Exercise objective → In the listing below, find the line containing "building: [336,104,371,138] -> none" and the line containing "building: none -> [496,432,530,466]". Repeat exactly those two lines and every line between them, nothing more.

Given entries →
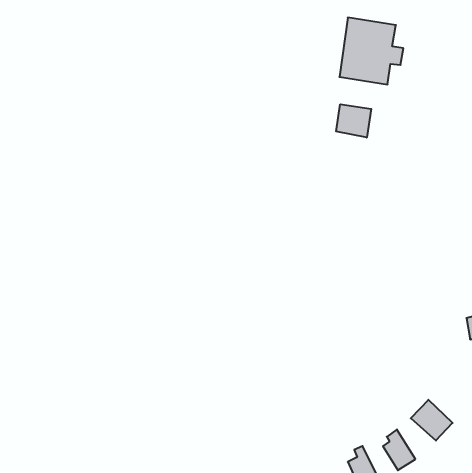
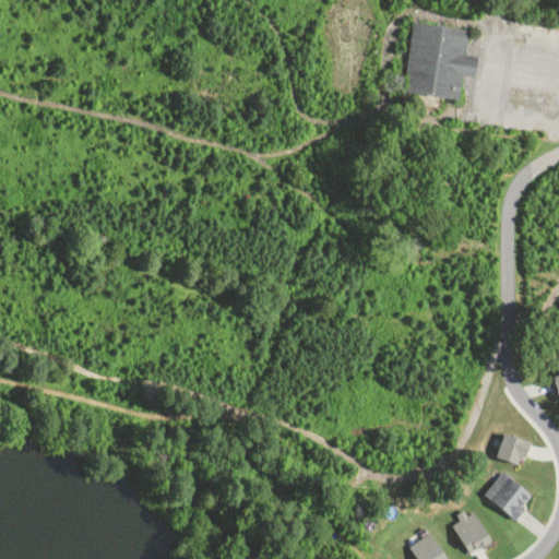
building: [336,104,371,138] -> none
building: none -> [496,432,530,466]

* * *

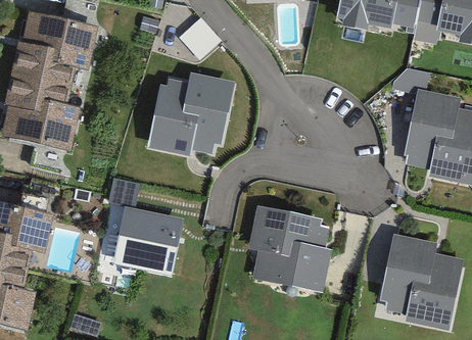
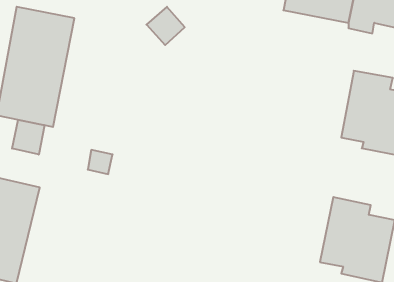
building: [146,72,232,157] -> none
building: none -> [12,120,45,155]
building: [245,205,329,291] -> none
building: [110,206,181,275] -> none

==

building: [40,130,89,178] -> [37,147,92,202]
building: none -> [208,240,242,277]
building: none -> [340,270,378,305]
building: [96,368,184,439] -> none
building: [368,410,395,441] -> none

Finished task →
building: [336,104,371,138] -> none
building: none -> [496,432,530,466]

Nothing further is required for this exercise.